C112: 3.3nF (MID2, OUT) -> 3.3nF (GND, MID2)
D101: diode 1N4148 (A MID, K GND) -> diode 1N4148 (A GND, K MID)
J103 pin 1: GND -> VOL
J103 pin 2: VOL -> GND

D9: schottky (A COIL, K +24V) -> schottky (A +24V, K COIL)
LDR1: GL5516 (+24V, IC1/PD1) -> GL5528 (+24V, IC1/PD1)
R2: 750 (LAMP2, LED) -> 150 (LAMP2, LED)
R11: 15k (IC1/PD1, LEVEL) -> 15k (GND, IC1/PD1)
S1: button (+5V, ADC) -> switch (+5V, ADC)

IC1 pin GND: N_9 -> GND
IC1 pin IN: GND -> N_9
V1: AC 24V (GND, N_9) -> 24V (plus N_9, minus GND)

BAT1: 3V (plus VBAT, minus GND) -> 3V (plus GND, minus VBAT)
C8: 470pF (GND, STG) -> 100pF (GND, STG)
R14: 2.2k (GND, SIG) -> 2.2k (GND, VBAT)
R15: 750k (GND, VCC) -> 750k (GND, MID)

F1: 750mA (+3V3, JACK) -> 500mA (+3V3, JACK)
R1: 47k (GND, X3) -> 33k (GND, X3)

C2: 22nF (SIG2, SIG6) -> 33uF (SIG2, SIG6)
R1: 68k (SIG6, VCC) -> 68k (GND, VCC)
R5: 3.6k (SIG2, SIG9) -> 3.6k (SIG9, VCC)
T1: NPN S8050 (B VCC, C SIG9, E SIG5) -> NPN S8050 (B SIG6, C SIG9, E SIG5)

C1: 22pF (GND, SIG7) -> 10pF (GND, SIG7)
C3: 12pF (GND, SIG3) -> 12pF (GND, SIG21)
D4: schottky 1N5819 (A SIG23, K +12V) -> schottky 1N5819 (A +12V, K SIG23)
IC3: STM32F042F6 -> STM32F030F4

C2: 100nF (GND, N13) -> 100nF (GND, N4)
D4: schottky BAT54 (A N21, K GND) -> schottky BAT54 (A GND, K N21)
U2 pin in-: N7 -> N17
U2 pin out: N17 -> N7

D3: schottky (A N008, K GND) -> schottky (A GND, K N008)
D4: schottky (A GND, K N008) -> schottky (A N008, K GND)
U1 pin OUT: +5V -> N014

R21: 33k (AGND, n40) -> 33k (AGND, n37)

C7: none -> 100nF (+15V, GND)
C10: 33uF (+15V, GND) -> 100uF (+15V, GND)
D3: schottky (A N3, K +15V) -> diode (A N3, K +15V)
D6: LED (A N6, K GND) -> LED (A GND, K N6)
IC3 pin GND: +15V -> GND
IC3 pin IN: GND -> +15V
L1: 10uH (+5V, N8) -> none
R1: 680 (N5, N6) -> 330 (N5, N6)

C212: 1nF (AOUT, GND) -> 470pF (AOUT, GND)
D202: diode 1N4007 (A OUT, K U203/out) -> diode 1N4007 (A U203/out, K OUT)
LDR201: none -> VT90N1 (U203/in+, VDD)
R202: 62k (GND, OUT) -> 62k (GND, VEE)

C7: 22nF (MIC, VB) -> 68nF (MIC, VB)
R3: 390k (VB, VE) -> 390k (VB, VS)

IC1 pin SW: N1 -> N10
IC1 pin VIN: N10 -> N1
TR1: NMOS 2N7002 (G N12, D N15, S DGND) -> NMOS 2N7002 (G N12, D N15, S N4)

**YOUR OBJECTIVE**
Go through the entries and return each line where the word "VBAT" appears.

**COMPLETED EXERCISE**
BAT1: 3V (plus VBAT, minus GND) -> 3V (plus GND, minus VBAT)
R14: 2.2k (GND, SIG) -> 2.2k (GND, VBAT)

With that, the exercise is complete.